__TASK MATERIAL__

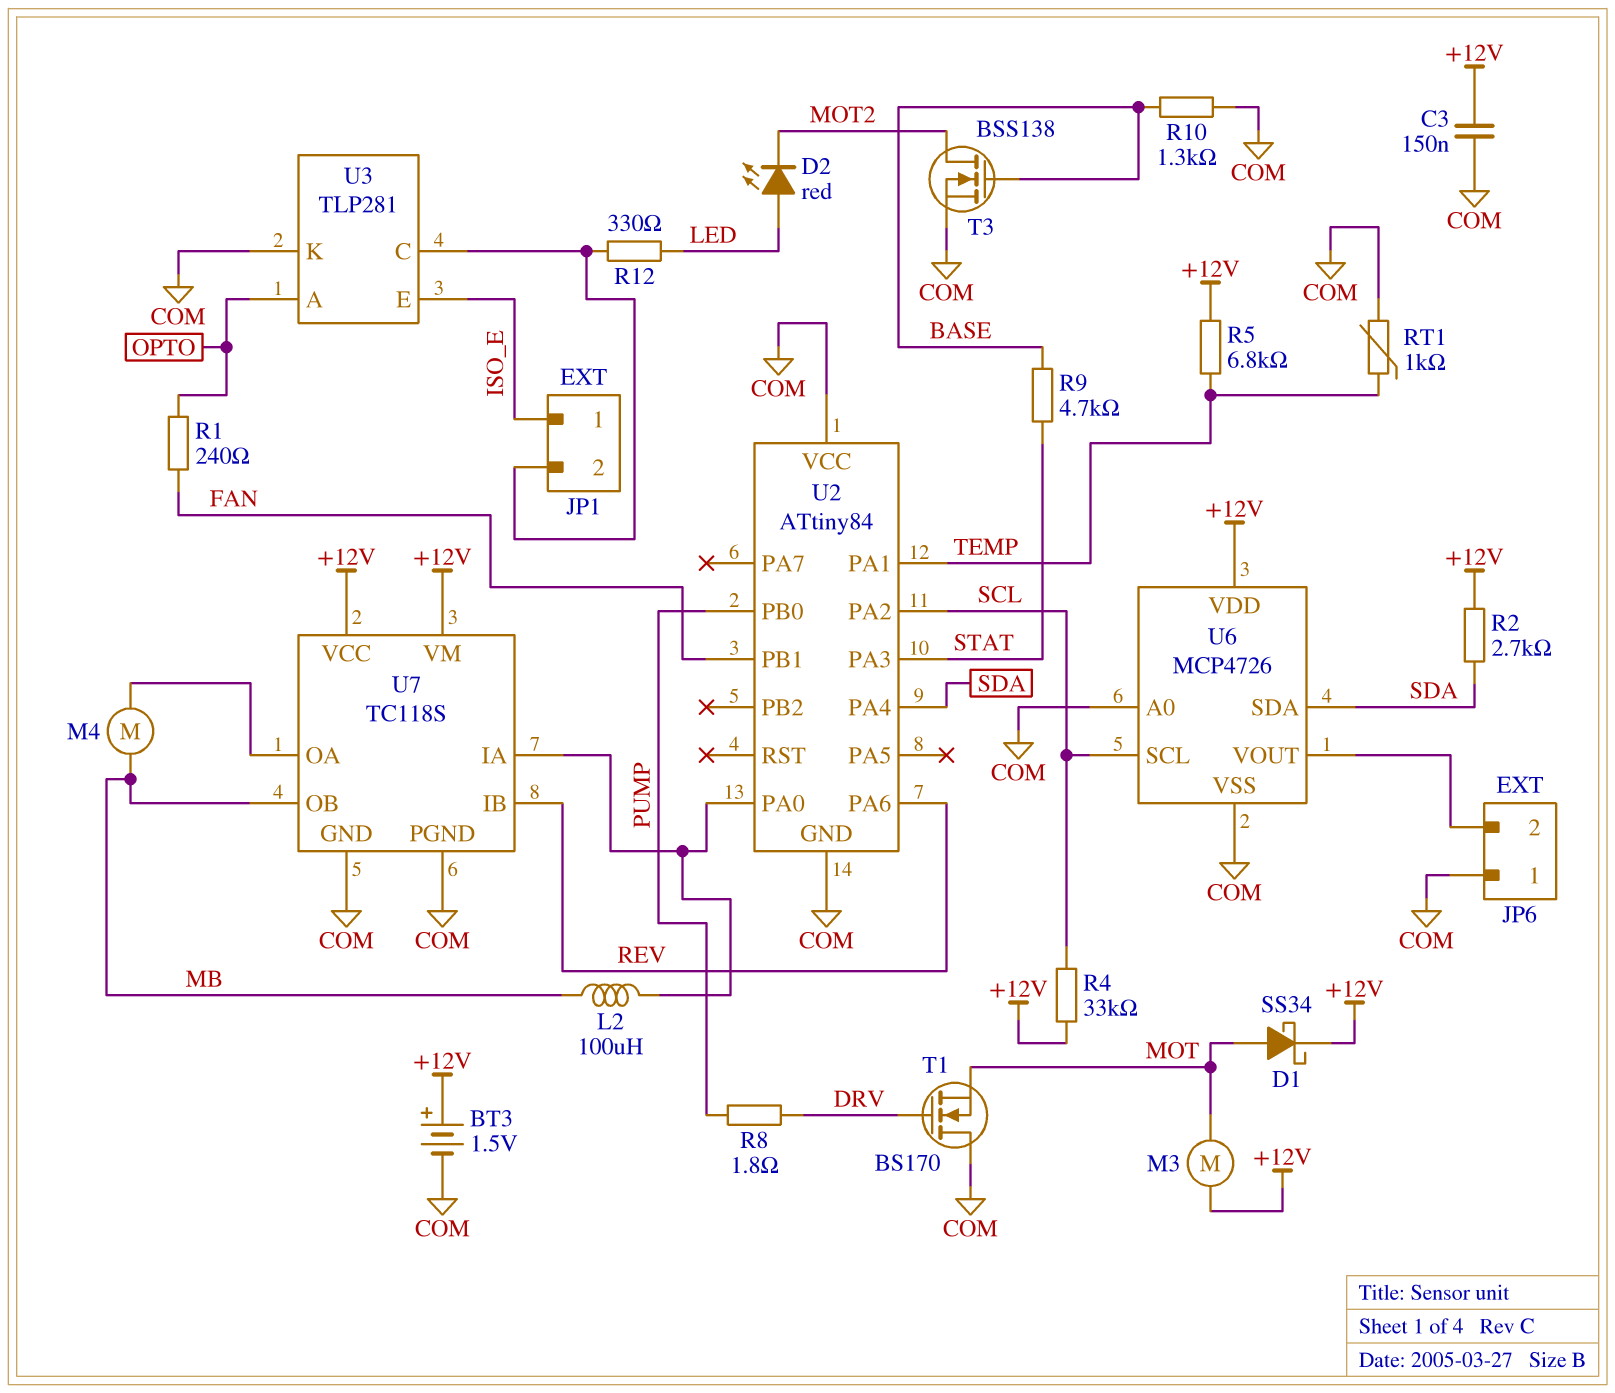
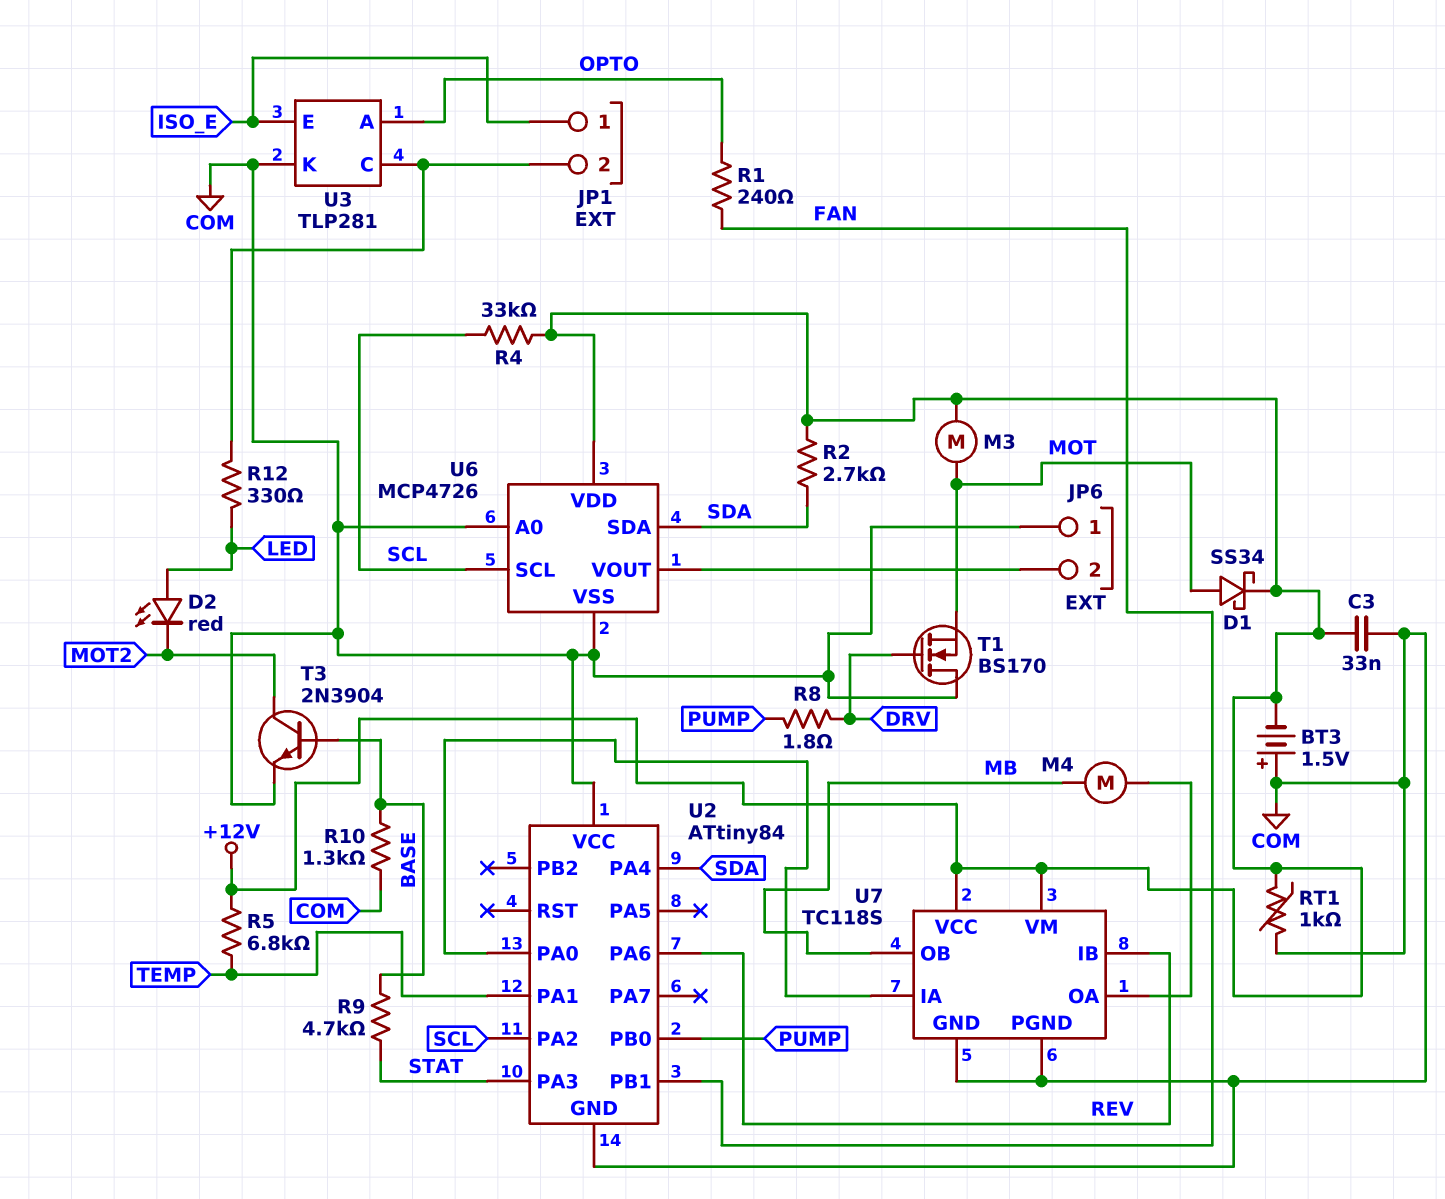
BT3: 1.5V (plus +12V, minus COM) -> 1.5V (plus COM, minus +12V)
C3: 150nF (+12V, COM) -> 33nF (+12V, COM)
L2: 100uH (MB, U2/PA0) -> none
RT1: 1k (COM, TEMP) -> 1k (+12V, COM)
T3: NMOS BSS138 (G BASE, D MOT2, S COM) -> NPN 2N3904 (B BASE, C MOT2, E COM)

--

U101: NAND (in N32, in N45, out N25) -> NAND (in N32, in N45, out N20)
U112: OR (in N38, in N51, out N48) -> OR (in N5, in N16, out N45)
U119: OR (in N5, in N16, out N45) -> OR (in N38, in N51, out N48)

__TASK STATEMENT__
Would you copy out exactly the lines above that start at the one containing "BT3: 1.5V (plus" and end at the one containing "T3: NMOS BSS138", inclusive?

__COMPLETED EXERCISE__
BT3: 1.5V (plus +12V, minus COM) -> 1.5V (plus COM, minus +12V)
C3: 150nF (+12V, COM) -> 33nF (+12V, COM)
L2: 100uH (MB, U2/PA0) -> none
RT1: 1k (COM, TEMP) -> 1k (+12V, COM)
T3: NMOS BSS138 (G BASE, D MOT2, S COM) -> NPN 2N3904 (B BASE, C MOT2, E COM)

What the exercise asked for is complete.